Task details: Write out the data word for word, taking care that no picture is carried over.

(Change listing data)
★ ★ ★ ★ ★

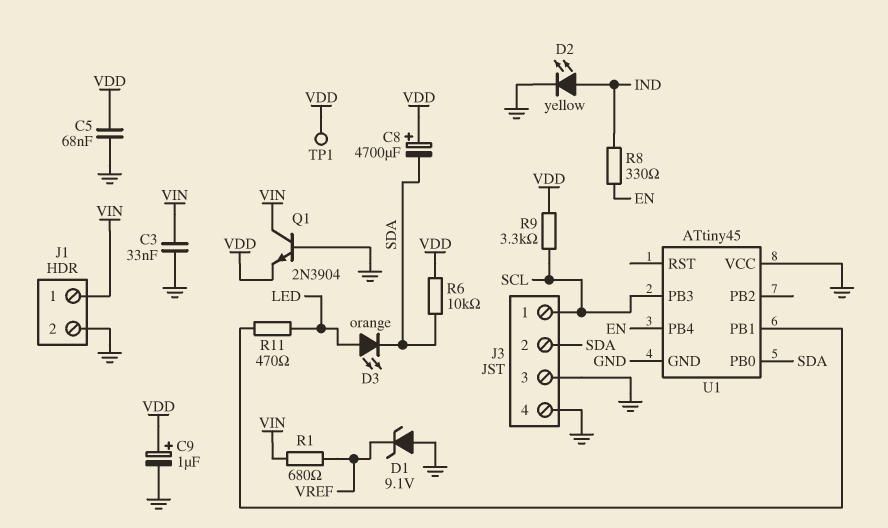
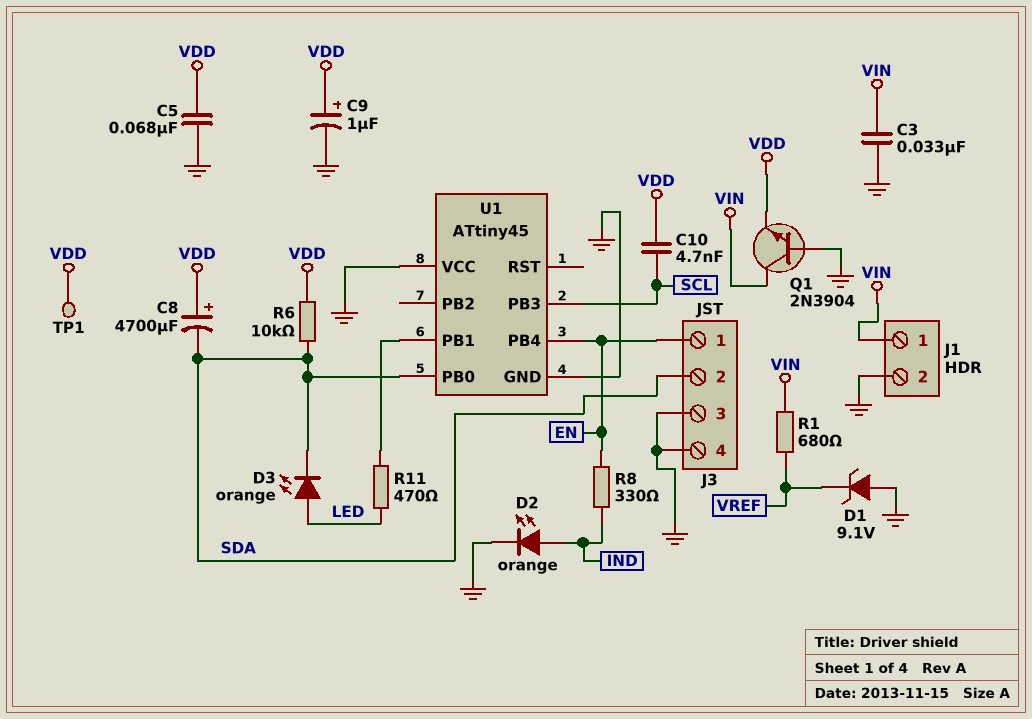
C10: none -> 4.7nF (SCL, VDD)
D2: LED yellow (A IND, K GND) -> LED orange (A IND, K GND)
J3 pin 1: SCL -> EN
R9: 3.3k (SCL, VDD) -> none

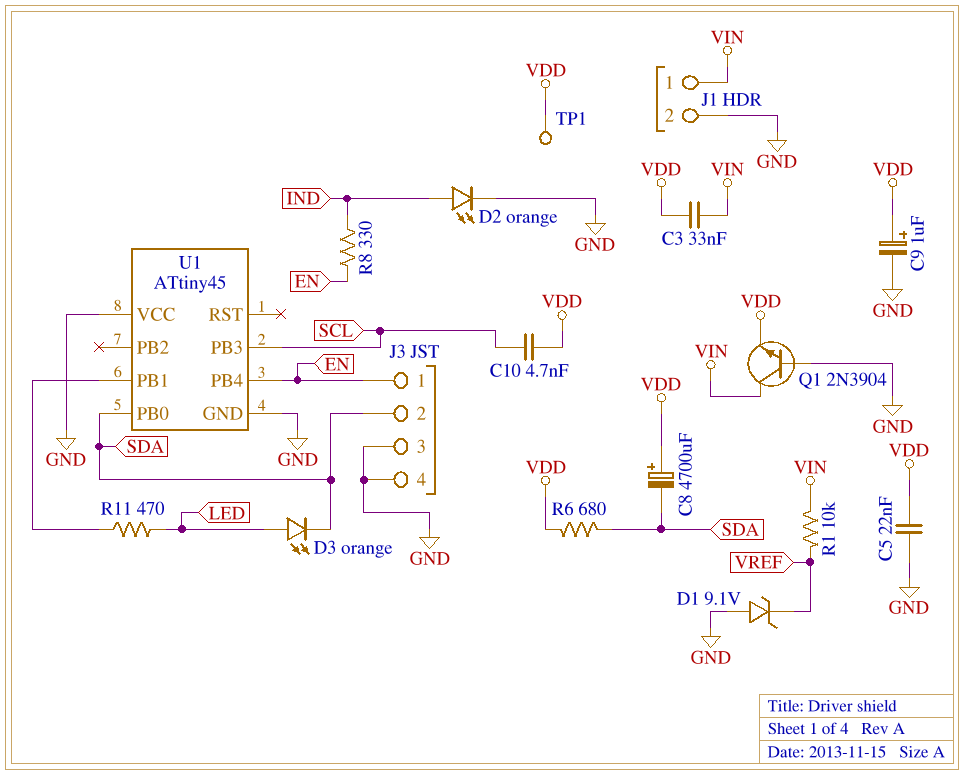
C3: 33nF (GND, VIN) -> 33nF (VDD, VIN)
C5: 68nF (GND, VDD) -> 22nF (GND, VDD)
R1: 680 (VIN, VREF) -> 10k (VIN, VREF)
R6: 10k (SDA, VDD) -> 680 (SDA, VDD)

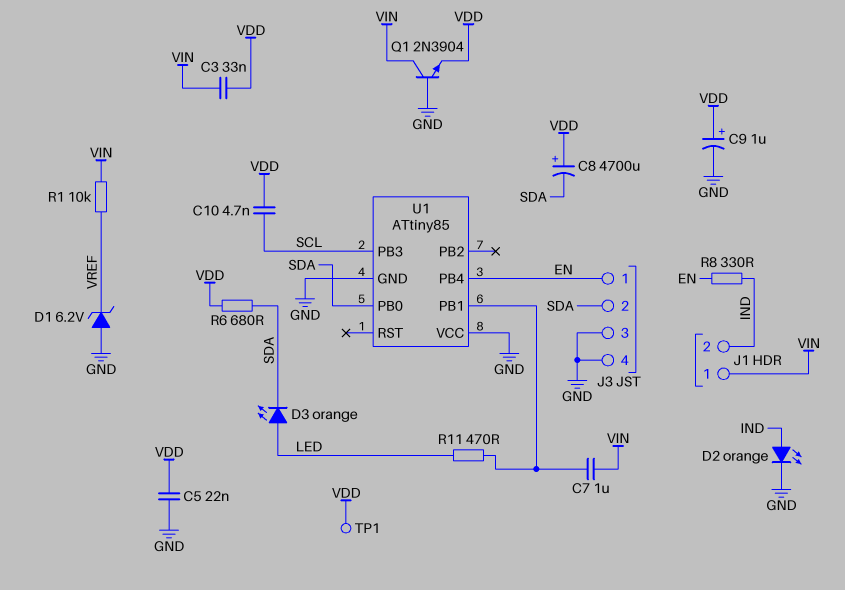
C7: none -> 1uF (U1/PB1, VIN)
D1: zener 9.1V (A GND, K VREF) -> zener 6.2V (A GND, K VREF)
J1 pin 2: GND -> IND
U1: ATtiny45 -> ATtiny85

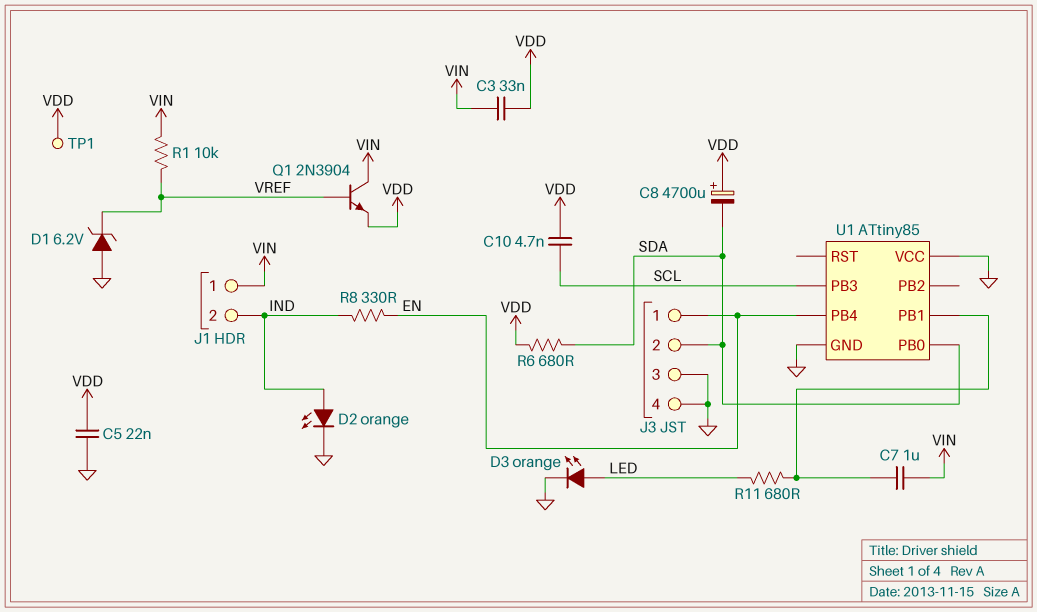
C9: 1uF (plus VDD, minus GND) -> none
D3: LED orange (A LED, K SDA) -> LED orange (A LED, K GND)
Q1: NPN 2N3904 (B GND, C VIN, E VDD) -> NPN 2N3904 (B VREF, C VIN, E VDD)
R11: 470 (LED, U1/PB1) -> 680 (LED, U1/PB1)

★ ★ ★ ★ ★

Exercise result:
C10: none -> 4.7nF (SCL, VDD)
D2: LED yellow (A IND, K GND) -> LED orange (A IND, K GND)
J3 pin 1: SCL -> EN
R9: 3.3k (SCL, VDD) -> none

C3: 33nF (GND, VIN) -> 33nF (VDD, VIN)
C5: 68nF (GND, VDD) -> 22nF (GND, VDD)
R1: 680 (VIN, VREF) -> 10k (VIN, VREF)
R6: 10k (SDA, VDD) -> 680 (SDA, VDD)

C7: none -> 1uF (U1/PB1, VIN)
D1: zener 9.1V (A GND, K VREF) -> zener 6.2V (A GND, K VREF)
J1 pin 2: GND -> IND
U1: ATtiny45 -> ATtiny85

C9: 1uF (plus VDD, minus GND) -> none
D3: LED orange (A LED, K SDA) -> LED orange (A LED, K GND)
Q1: NPN 2N3904 (B GND, C VIN, E VDD) -> NPN 2N3904 (B VREF, C VIN, E VDD)
R11: 470 (LED, U1/PB1) -> 680 (LED, U1/PB1)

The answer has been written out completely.